* **Data shown**:
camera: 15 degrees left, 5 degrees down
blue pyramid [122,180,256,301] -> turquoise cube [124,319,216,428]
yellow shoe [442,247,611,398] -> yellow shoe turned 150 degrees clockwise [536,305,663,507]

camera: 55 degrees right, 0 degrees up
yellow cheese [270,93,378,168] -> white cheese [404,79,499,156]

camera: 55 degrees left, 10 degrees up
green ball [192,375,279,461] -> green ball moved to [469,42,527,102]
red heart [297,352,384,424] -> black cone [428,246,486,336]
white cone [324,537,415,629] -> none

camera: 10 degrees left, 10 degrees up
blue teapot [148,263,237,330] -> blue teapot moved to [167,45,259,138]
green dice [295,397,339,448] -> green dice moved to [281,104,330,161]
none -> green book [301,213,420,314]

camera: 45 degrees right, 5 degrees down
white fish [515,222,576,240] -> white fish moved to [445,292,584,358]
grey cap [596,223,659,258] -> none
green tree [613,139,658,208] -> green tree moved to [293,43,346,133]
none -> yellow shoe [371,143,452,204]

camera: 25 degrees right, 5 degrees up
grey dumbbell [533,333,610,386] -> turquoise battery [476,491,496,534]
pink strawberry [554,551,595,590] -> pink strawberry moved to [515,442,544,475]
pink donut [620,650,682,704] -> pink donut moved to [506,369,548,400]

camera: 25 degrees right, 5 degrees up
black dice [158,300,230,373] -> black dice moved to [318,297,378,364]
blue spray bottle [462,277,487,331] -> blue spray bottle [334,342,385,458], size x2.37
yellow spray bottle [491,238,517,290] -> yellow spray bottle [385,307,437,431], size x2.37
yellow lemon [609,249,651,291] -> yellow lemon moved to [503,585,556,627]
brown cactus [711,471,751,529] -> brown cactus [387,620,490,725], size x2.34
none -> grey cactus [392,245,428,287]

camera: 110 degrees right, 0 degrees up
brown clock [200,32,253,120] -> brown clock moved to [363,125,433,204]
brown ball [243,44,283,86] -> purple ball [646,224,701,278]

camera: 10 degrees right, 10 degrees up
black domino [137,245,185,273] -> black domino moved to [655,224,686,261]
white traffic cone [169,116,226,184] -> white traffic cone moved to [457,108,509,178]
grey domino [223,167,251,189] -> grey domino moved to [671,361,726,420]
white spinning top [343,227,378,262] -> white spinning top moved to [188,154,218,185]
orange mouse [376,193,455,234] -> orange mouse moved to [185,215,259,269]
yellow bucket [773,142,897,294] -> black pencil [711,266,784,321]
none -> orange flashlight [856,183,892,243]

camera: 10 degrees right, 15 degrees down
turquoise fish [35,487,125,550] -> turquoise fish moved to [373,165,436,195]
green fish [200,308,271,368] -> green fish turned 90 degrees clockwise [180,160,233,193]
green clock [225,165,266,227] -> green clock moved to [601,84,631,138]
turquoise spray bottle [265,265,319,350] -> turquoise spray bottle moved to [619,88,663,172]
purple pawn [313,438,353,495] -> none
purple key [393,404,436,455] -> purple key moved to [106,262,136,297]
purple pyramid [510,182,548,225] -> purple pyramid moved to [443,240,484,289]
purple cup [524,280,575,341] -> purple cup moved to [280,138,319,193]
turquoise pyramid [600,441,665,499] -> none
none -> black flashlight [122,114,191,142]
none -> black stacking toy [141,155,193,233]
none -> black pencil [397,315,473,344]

* **Goal of the exercise**: Precisely the lines between those holding "white cone [324,537,415,629] -> none" and "camera: 45 degrees right, 5 degrees down", inclusive, are to be reproduced from the listing above, with nothing added.

* **Response to this exercise**:
white cone [324,537,415,629] -> none

camera: 10 degrees left, 10 degrees up
blue teapot [148,263,237,330] -> blue teapot moved to [167,45,259,138]
green dice [295,397,339,448] -> green dice moved to [281,104,330,161]
none -> green book [301,213,420,314]

camera: 45 degrees right, 5 degrees down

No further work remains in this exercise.